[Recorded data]
......
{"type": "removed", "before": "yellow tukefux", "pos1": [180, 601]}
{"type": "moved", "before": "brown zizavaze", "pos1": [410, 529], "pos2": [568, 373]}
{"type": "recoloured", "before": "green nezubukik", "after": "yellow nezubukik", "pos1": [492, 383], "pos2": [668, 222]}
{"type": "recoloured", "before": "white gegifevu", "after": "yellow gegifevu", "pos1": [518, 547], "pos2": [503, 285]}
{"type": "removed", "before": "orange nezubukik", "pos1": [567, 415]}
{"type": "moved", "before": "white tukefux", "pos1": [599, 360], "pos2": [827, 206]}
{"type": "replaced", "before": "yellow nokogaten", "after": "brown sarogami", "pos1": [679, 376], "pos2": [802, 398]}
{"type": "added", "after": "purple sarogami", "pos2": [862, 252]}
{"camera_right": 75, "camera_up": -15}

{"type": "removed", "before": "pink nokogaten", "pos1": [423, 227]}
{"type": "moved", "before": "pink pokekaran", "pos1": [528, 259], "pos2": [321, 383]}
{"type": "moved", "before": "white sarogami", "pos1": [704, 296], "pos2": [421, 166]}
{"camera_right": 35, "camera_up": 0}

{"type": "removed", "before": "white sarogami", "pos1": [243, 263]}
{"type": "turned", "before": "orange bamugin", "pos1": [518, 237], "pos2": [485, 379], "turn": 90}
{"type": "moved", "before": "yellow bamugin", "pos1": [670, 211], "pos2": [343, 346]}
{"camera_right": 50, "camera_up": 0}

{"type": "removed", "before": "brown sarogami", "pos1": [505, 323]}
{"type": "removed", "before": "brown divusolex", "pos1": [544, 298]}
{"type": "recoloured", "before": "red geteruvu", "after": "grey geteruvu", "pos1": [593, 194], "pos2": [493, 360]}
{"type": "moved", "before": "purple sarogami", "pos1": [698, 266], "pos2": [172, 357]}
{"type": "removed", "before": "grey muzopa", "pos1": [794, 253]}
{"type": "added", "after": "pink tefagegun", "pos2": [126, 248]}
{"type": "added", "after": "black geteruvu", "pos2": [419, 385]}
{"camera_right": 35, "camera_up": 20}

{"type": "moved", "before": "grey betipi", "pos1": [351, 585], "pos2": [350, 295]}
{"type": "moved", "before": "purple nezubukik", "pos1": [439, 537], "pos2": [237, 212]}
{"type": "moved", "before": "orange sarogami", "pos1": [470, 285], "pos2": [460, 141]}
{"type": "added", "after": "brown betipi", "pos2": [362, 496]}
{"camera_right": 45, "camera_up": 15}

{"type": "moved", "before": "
......
§ How to complete this task
Give back all the records exactly as they stand.

§ Output below
{"type": "removed", "before": "yellow tukefux", "pos1": [180, 601]}
{"type": "moved", "before": "brown zizavaze", "pos1": [410, 529], "pos2": [568, 373]}
{"type": "recoloured", "before": "green nezubukik", "after": "yellow nezubukik", "pos1": [492, 383], "pos2": [668, 222]}
{"type": "recoloured", "before": "white gegifevu", "after": "yellow gegifevu", "pos1": [518, 547], "pos2": [503, 285]}
{"type": "removed", "before": "orange nezubukik", "pos1": [567, 415]}
{"type": "moved", "before": "white tukefux", "pos1": [599, 360], "pos2": [827, 206]}
{"type": "replaced", "before": "yellow nokogaten", "after": "brown sarogami", "pos1": [679, 376], "pos2": [802, 398]}
{"type": "added", "after": "purple sarogami", "pos2": [862, 252]}
{"camera_right": 75, "camera_up": -15}

{"type": "removed", "before": "pink nokogaten", "pos1": [423, 227]}
{"type": "moved", "before": "pink pokekaran", "pos1": [528, 259], "pos2": [321, 383]}
{"type": "moved", "before": "white sarogami", "pos1": [704, 296], "pos2": [421, 166]}
{"camera_right": 35, "camera_up": 0}

{"type": "removed", "before": "white sarogami", "pos1": [243, 263]}
{"type": "turned", "before": "orange bamugin", "pos1": [518, 237], "pos2": [485, 379], "turn": 90}
{"type": "moved", "before": "yellow bamugin", "pos1": [670, 211], "pos2": [343, 346]}
{"camera_right": 50, "camera_up": 0}

{"type": "removed", "before": "brown sarogami", "pos1": [505, 323]}
{"type": "removed", "before": "brown divusolex", "pos1": [544, 298]}
{"type": "recoloured", "before": "red geteruvu", "after": "grey geteruvu", "pos1": [593, 194], "pos2": [493, 360]}
{"type": "moved", "before": "purple sarogami", "pos1": [698, 266], "pos2": [172, 357]}
{"type": "removed", "before": "grey muzopa", "pos1": [794, 253]}
{"type": "added", "after": "pink tefagegun", "pos2": [126, 248]}
{"type": "added", "after": "black geteruvu", "pos2": [419, 385]}
{"camera_right": 35, "camera_up": 20}

{"type": "moved", "before": "grey betipi", "pos1": [351, 585], "pos2": [350, 295]}
{"type": "moved", "before": "purple nezubukik", "pos1": [439, 537], "pos2": [237, 212]}
{"type": "moved", "before": "orange sarogami", "pos1": [470, 285], "pos2": [460, 141]}
{"type": "added", "after": "brown betipi", "pos2": [362, 496]}
{"camera_right": 45, "camera_up": 15}

{"type": "moved", "before": "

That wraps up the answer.